'''

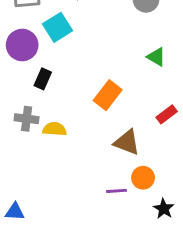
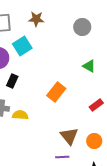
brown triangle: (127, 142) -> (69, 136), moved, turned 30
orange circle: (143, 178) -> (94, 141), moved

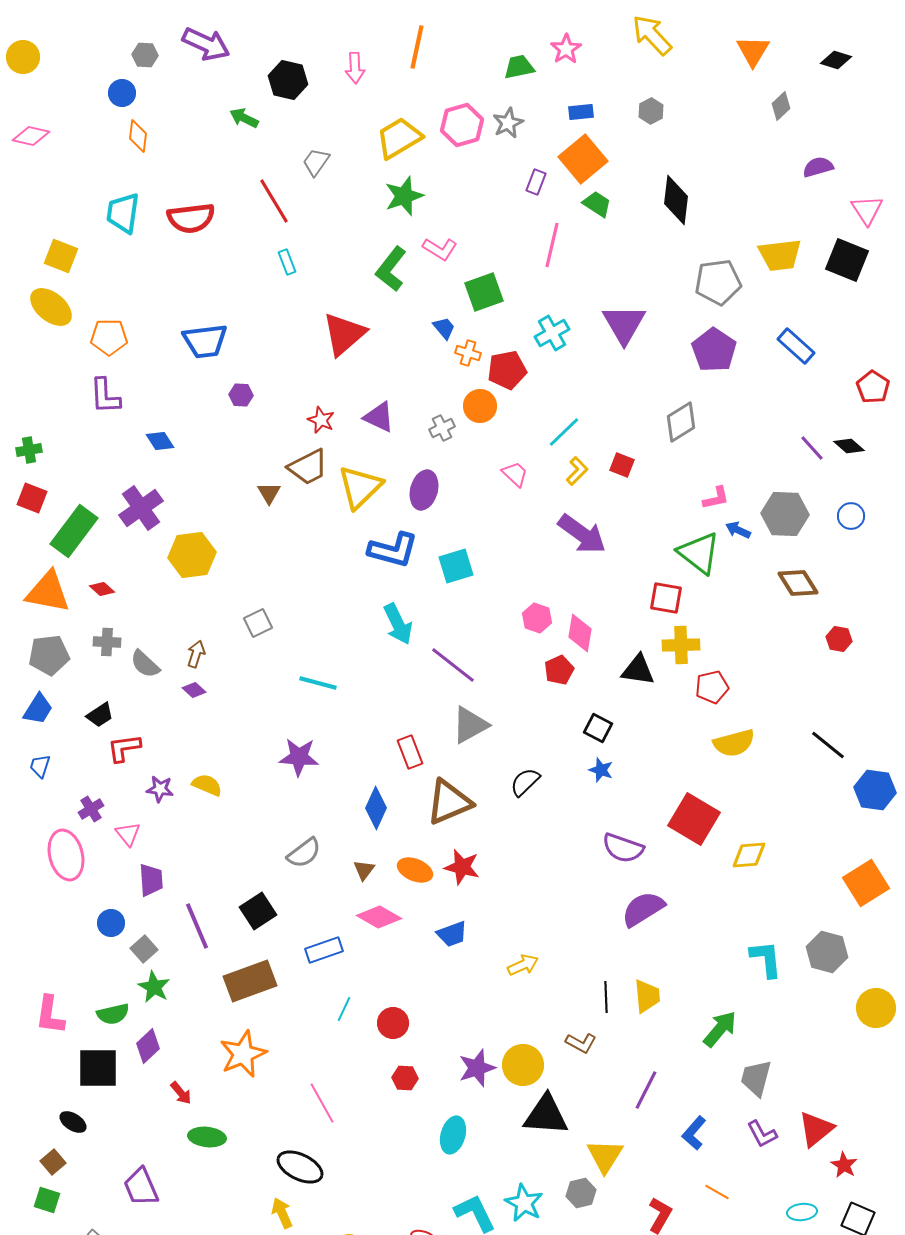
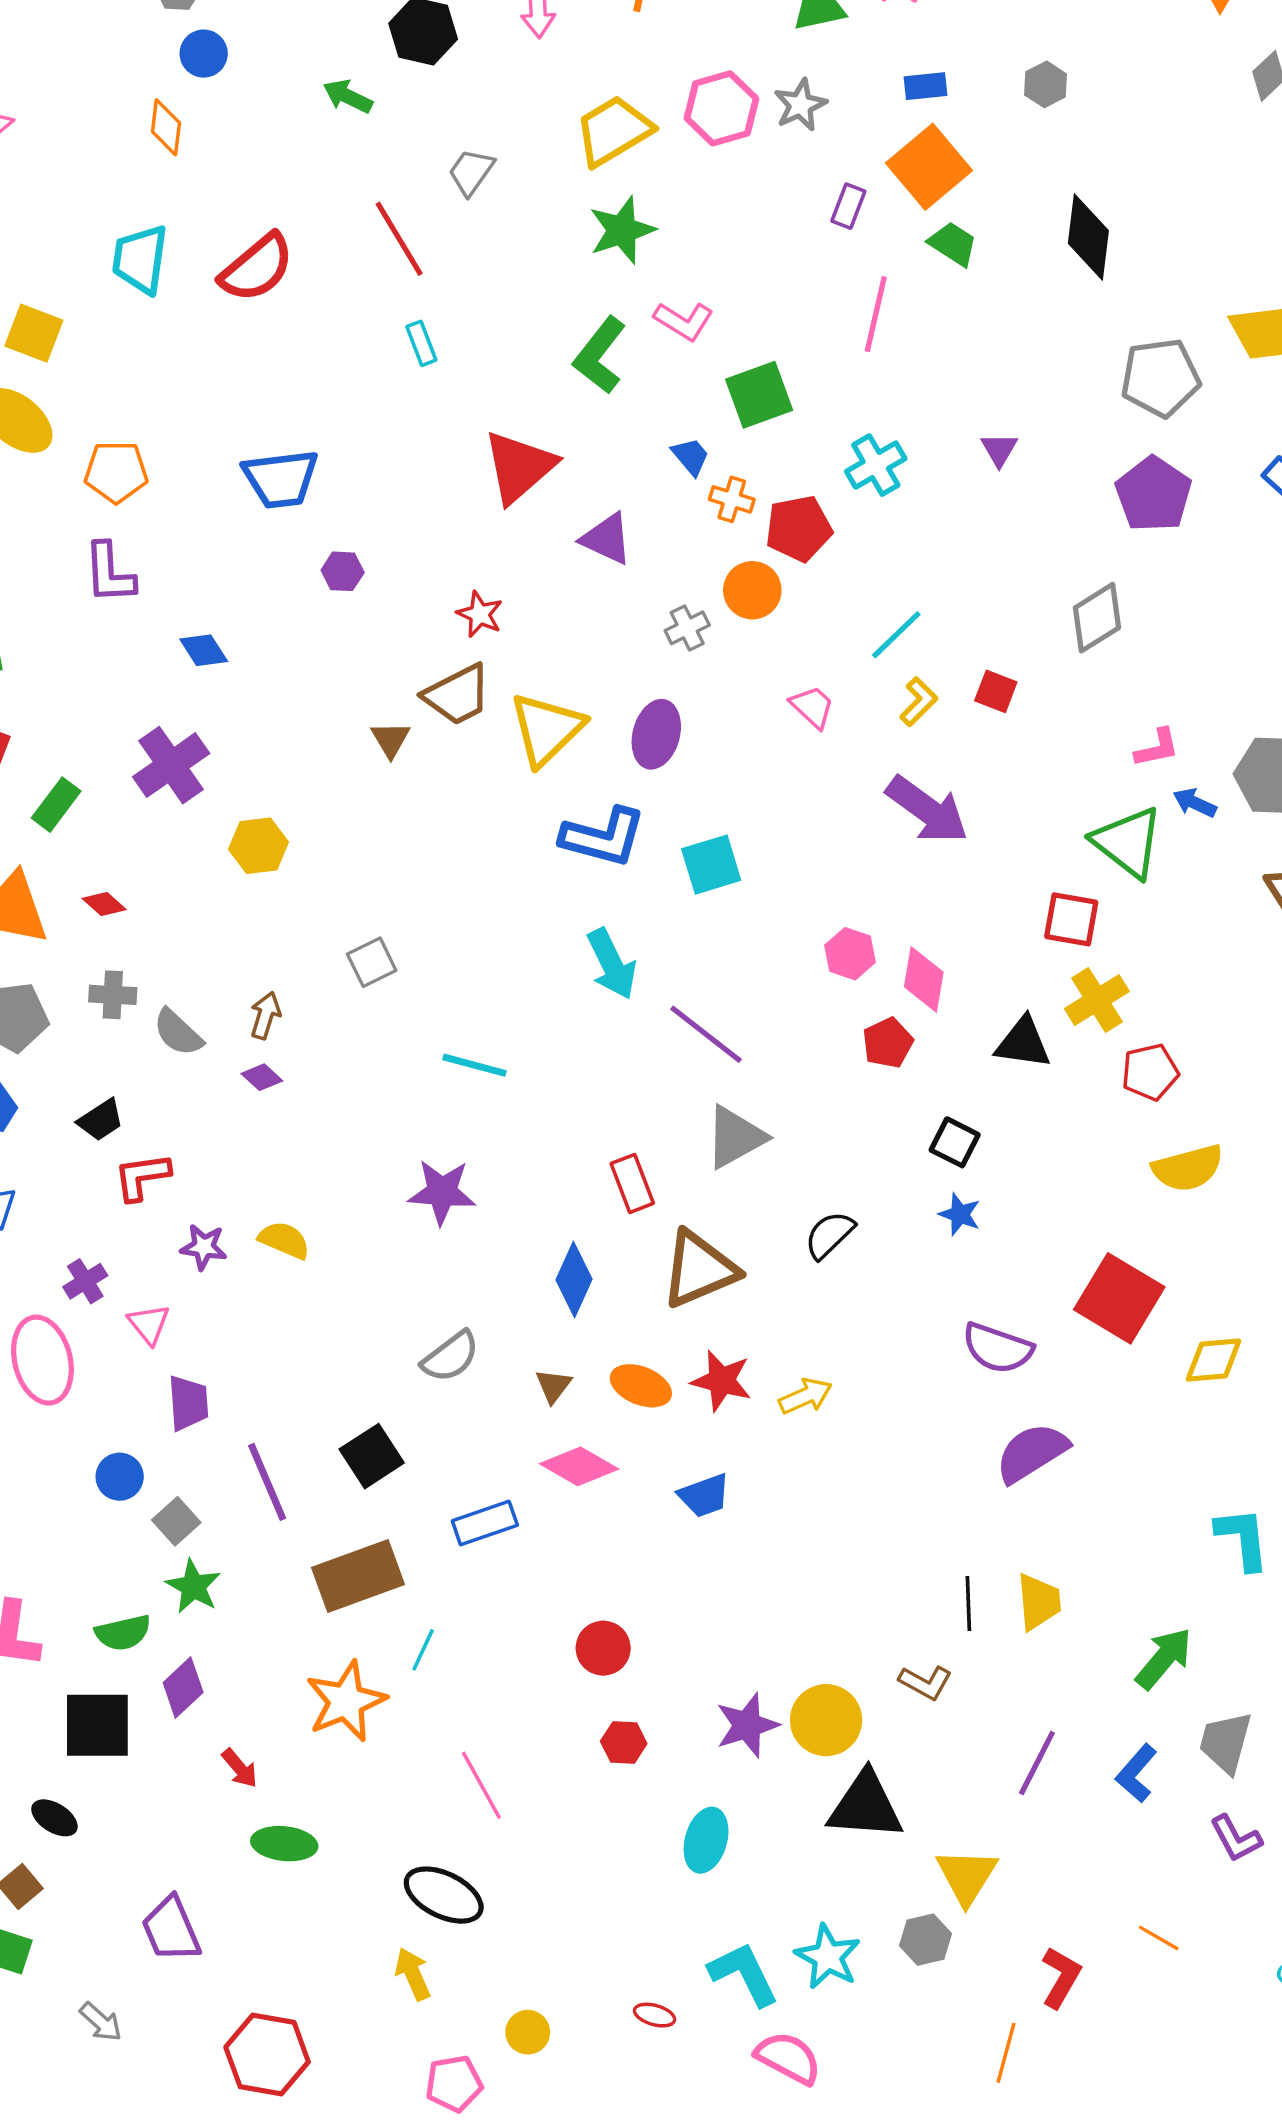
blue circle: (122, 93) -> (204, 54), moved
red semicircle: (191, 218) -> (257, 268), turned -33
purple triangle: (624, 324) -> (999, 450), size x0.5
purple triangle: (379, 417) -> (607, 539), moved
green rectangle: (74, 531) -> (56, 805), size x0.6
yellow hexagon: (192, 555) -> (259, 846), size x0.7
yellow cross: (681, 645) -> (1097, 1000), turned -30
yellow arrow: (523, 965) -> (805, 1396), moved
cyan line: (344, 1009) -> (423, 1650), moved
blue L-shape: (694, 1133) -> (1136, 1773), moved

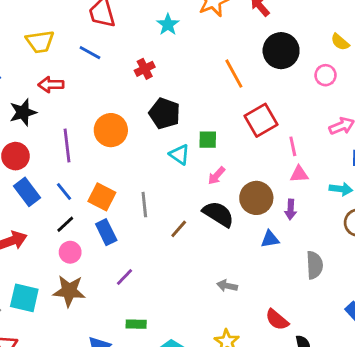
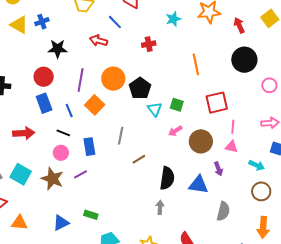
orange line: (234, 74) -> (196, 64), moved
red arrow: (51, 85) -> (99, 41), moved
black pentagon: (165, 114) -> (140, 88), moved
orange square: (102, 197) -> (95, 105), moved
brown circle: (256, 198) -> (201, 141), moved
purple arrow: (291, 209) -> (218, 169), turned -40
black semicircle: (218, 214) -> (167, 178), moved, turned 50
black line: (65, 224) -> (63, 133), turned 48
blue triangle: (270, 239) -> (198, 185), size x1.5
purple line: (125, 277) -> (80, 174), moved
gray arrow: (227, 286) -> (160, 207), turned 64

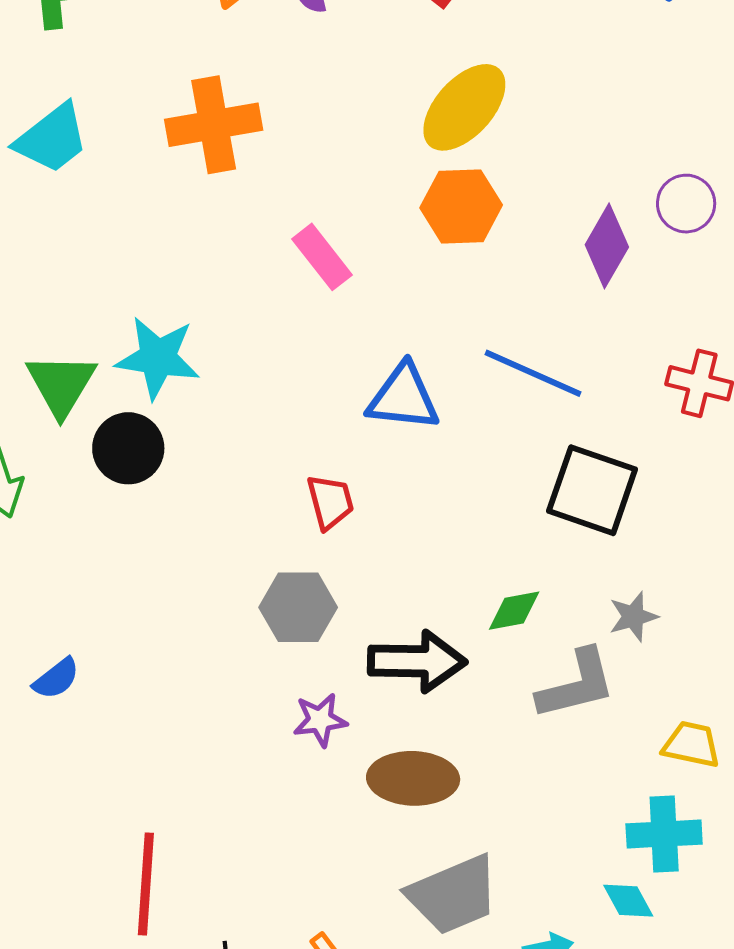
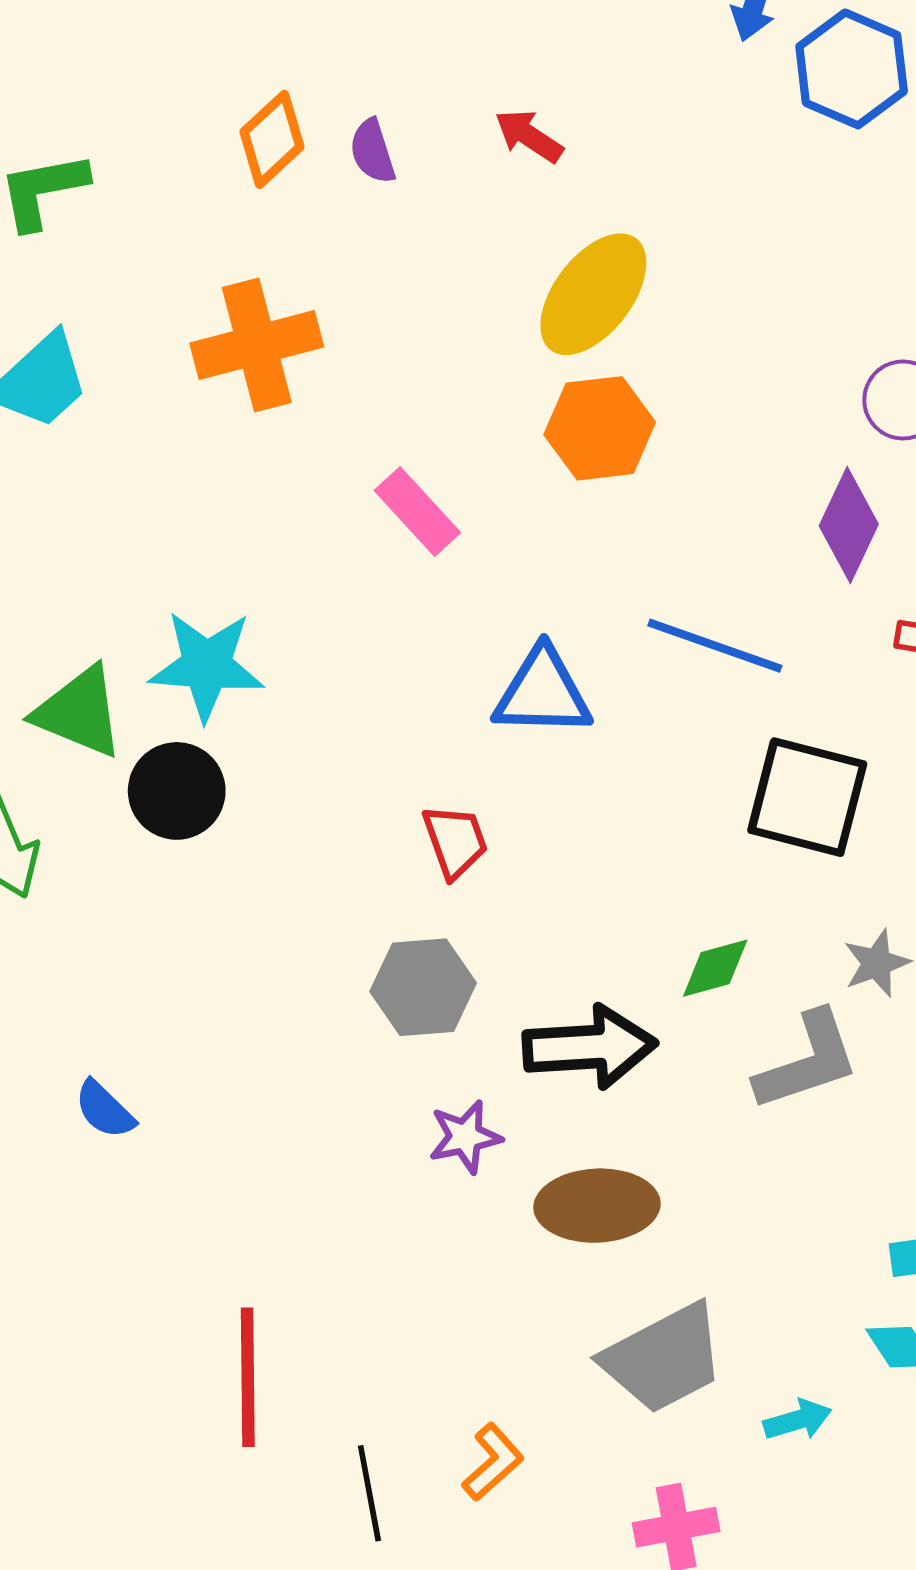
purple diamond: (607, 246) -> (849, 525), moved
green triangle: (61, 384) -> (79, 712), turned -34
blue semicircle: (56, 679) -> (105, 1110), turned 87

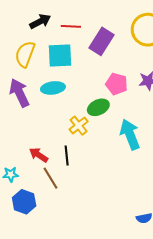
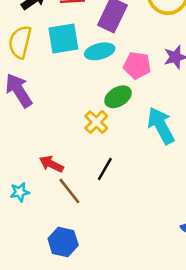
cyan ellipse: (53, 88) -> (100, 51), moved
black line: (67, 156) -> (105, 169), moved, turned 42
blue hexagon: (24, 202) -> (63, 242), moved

'''

• **Problem to solve**:
Your answer is the exact run of lines above from the one with "purple arrow: (291, 209)" through the one with "purple diamond: (607, 246)", both ends included, minus any picture.

• **Task answer**:
purple arrow: (291, 209) -> (218, 169), turned -40
black semicircle: (218, 214) -> (167, 178), moved, turned 50
black line: (65, 224) -> (63, 133), turned 48
blue triangle: (270, 239) -> (198, 185), size x1.5
purple line: (125, 277) -> (80, 174), moved
gray arrow: (227, 286) -> (160, 207), turned 64

purple diamond: (607, 246) -> (849, 525), moved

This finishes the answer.